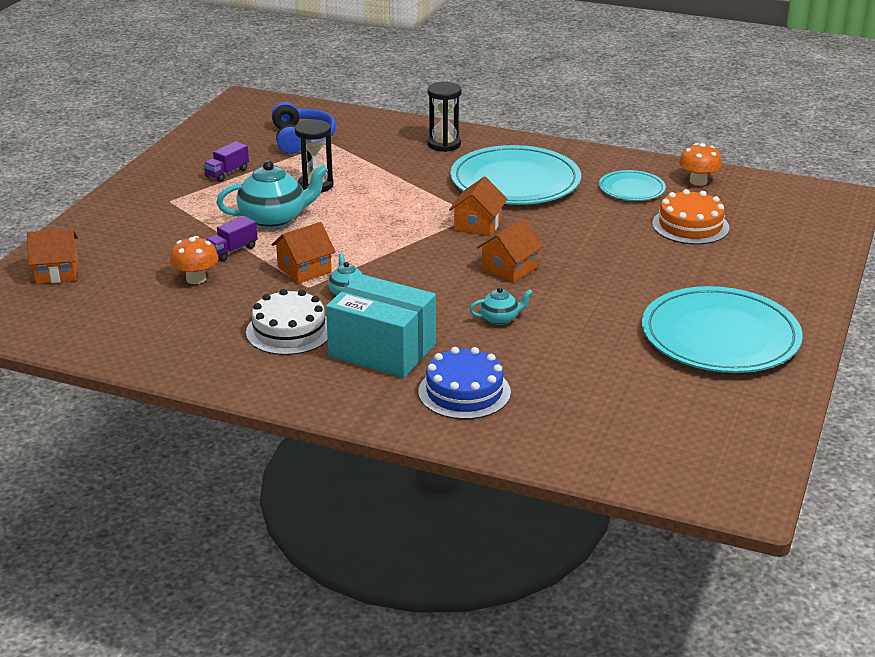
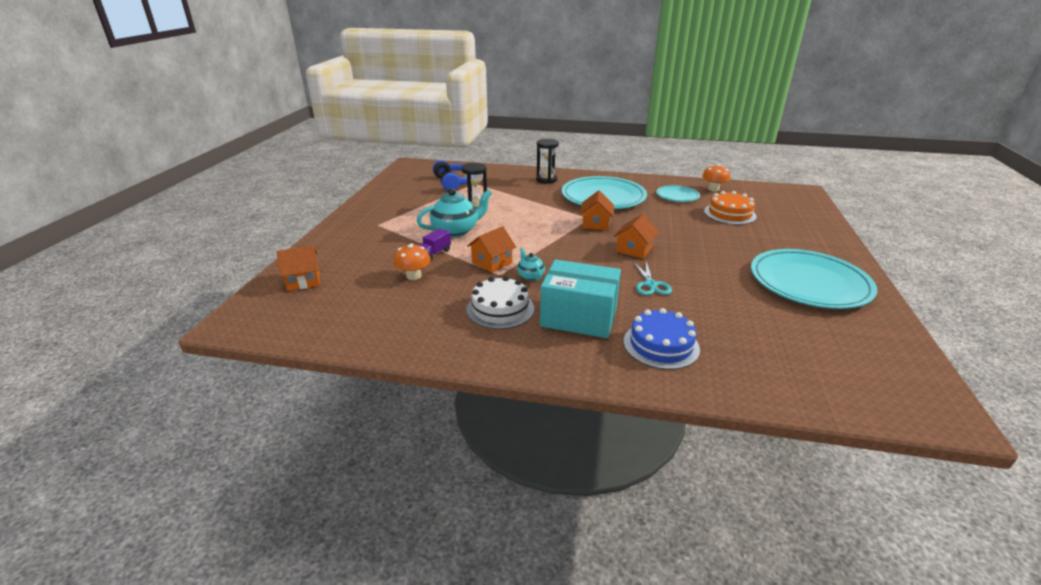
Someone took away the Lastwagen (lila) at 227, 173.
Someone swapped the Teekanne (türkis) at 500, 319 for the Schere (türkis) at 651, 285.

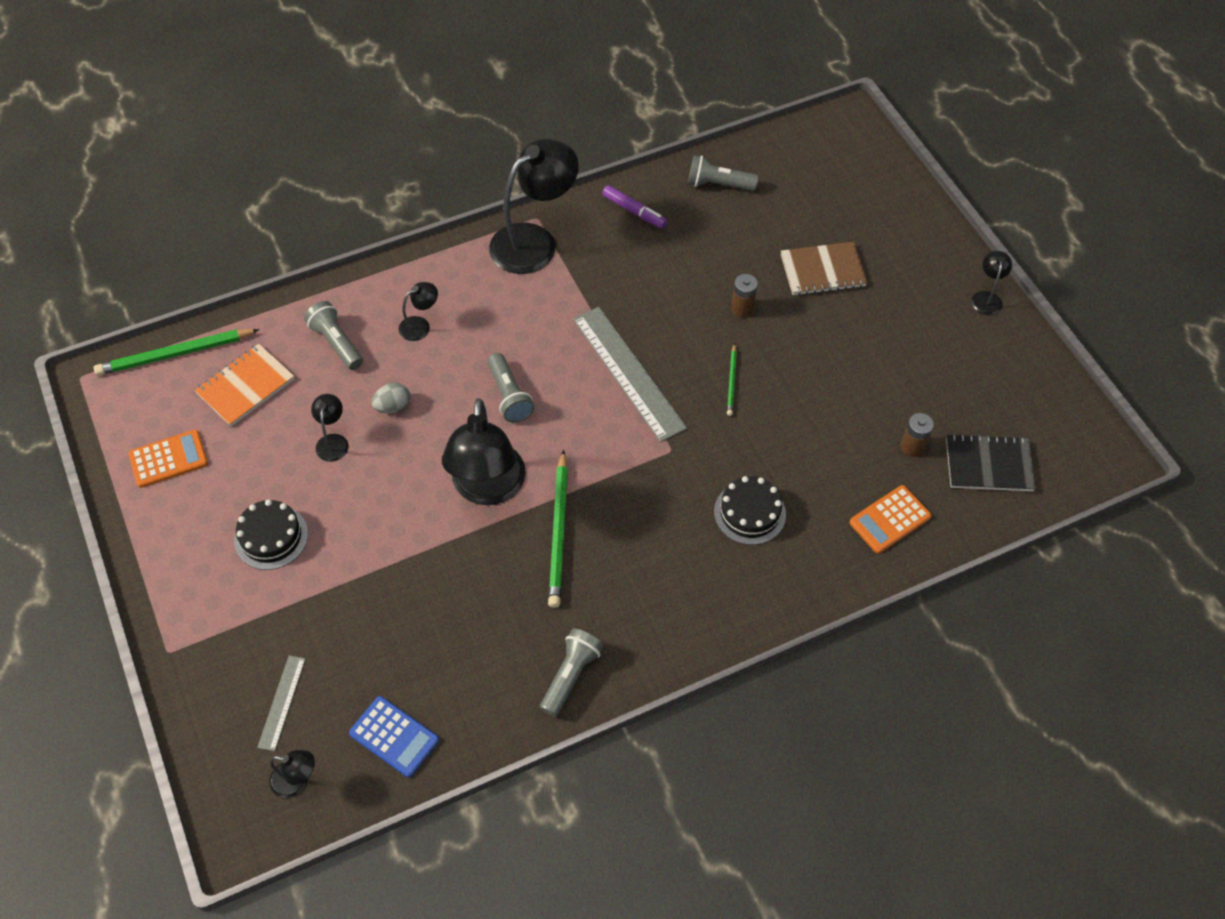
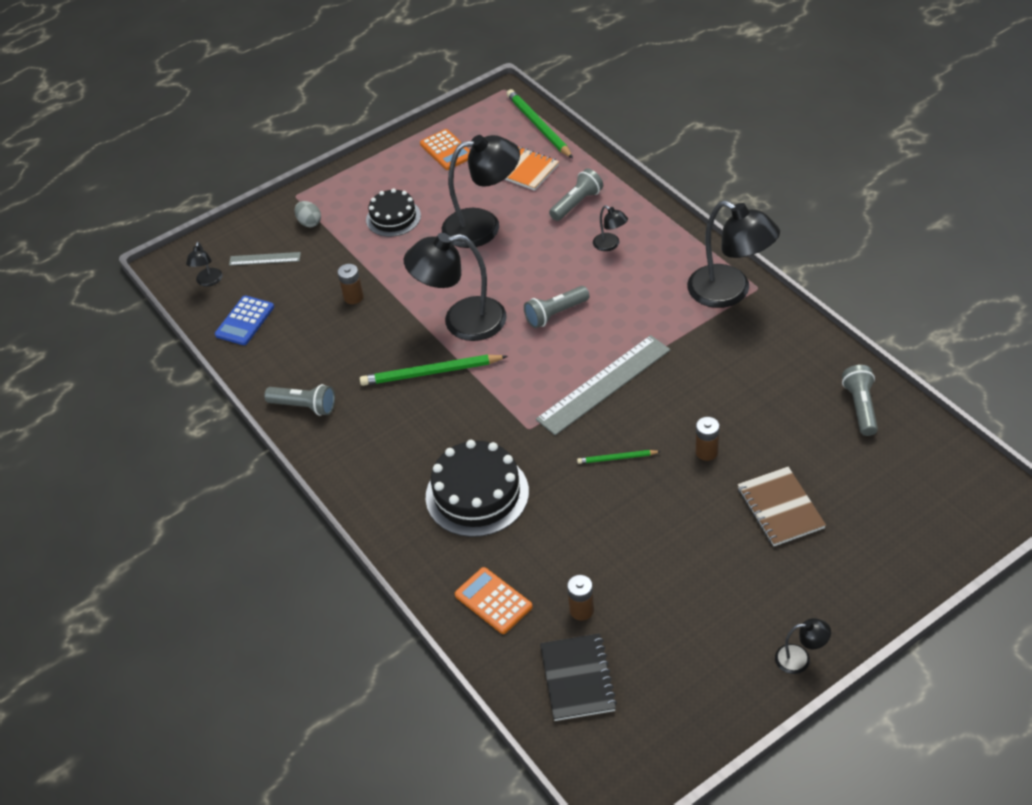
Someone scaled the Lampe (schwarz) at 333, 441 by 2.22.
Someone carried the Ei (grau) from 393, 406 to 309, 222.
Someone took away the Filzstift (lila) at 634, 211.
Someone scaled the Kuchen (schwarz) at 749, 513 by 1.57.
Someone put down the Batterie (braun) at 353, 297.

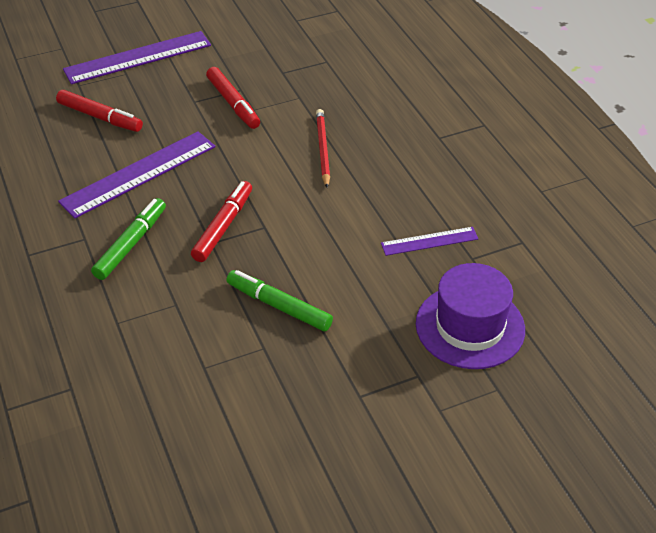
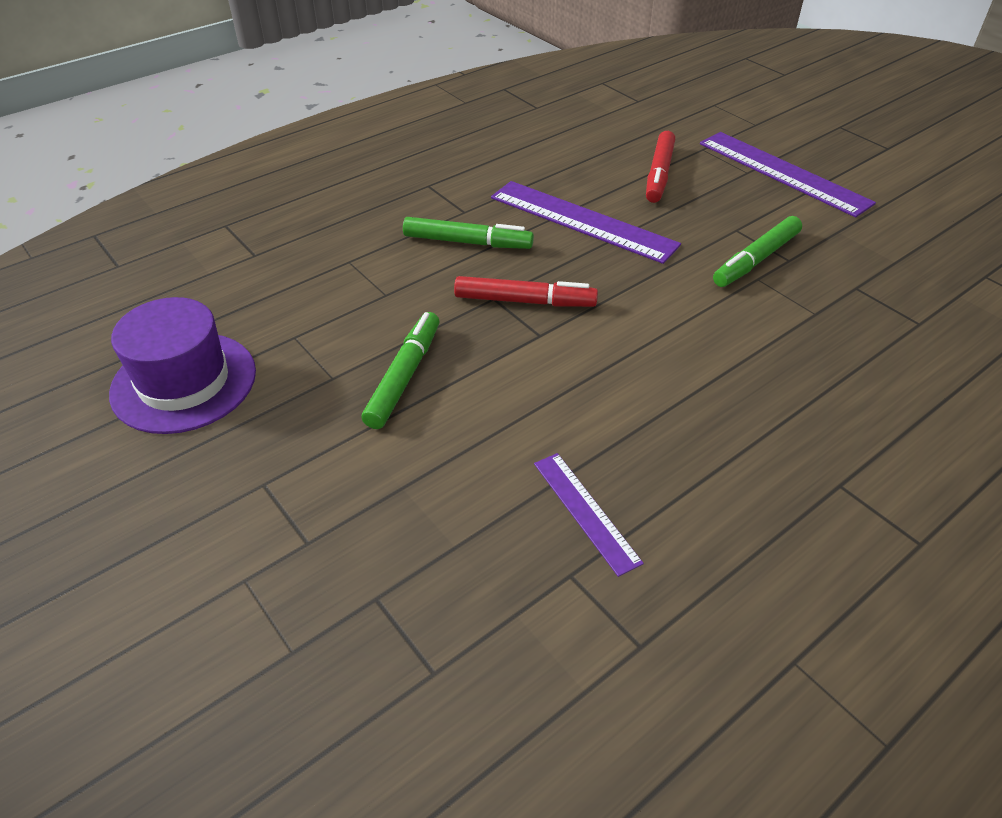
Someone repainted the Filzstift (rot) at 233, 104, which became the Filzstift (grün) at 756, 260.
Someone took away the Bleistift (rot) at 322, 149.
Someone carried the Hut (lila) from 470, 326 to 184, 382.

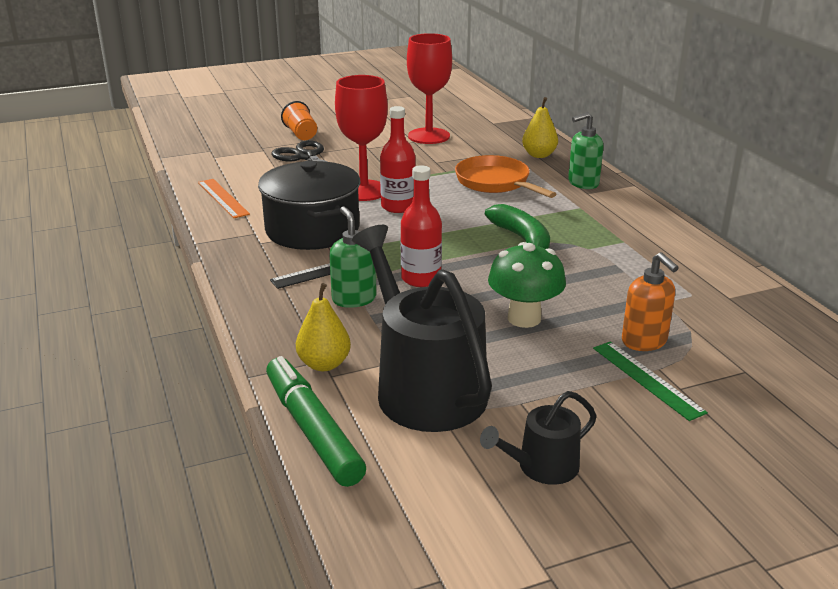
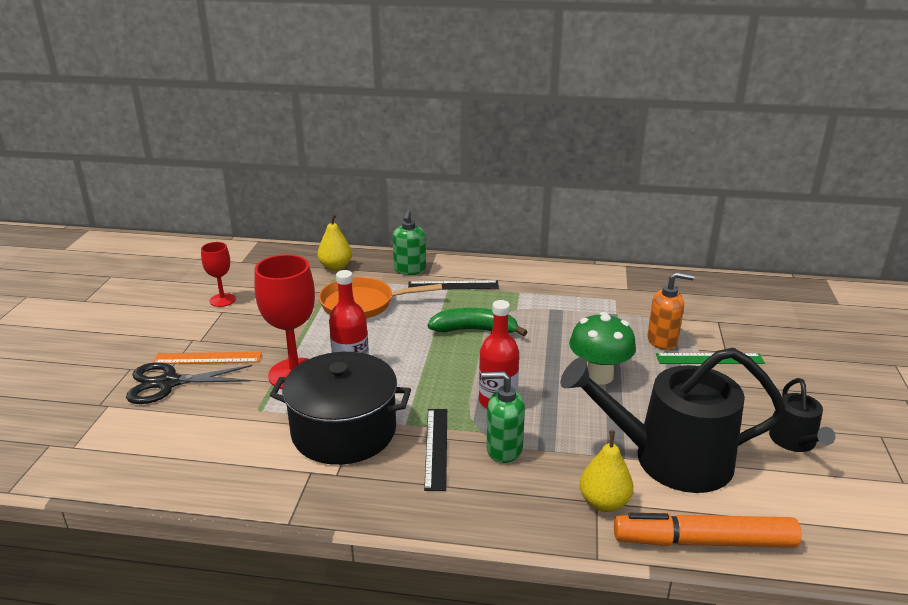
Someone carried the Lineal (orange) from 223, 198 to 207, 358.
Someone repainted the Filzstift (grün) at 312, 430, which became the Filzstift (orange) at 704, 541.
Someone took away the Becher (orange) at 301, 134.
Someone scaled the Kelch (rot) at 429, 136 by 0.56.
Someone put down the Lineal (schwarz) at 453, 285.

○ ○ ○

• Problem to work on:
Leave out the images and repeat the rest of the data word for word.

• Response area:
Someone took away the Lastwagen (lila) at 227, 173.
Someone swapped the Teekanne (türkis) at 500, 319 for the Schere (türkis) at 651, 285.

Someone scaled the Lampe (schwarz) at 333, 441 by 2.22.
Someone carried the Ei (grau) from 393, 406 to 309, 222.
Someone took away the Filzstift (lila) at 634, 211.
Someone scaled the Kuchen (schwarz) at 749, 513 by 1.57.
Someone put down the Batterie (braun) at 353, 297.

Someone repainted the Filzstift (rot) at 233, 104, which became the Filzstift (grün) at 756, 260.
Someone took away the Bleistift (rot) at 322, 149.
Someone carried the Hut (lila) from 470, 326 to 184, 382.

Someone carried the Lineal (orange) from 223, 198 to 207, 358.
Someone repainted the Filzstift (grün) at 312, 430, which became the Filzstift (orange) at 704, 541.
Someone took away the Becher (orange) at 301, 134.
Someone scaled the Kelch (rot) at 429, 136 by 0.56.
Someone put down the Lineal (schwarz) at 453, 285.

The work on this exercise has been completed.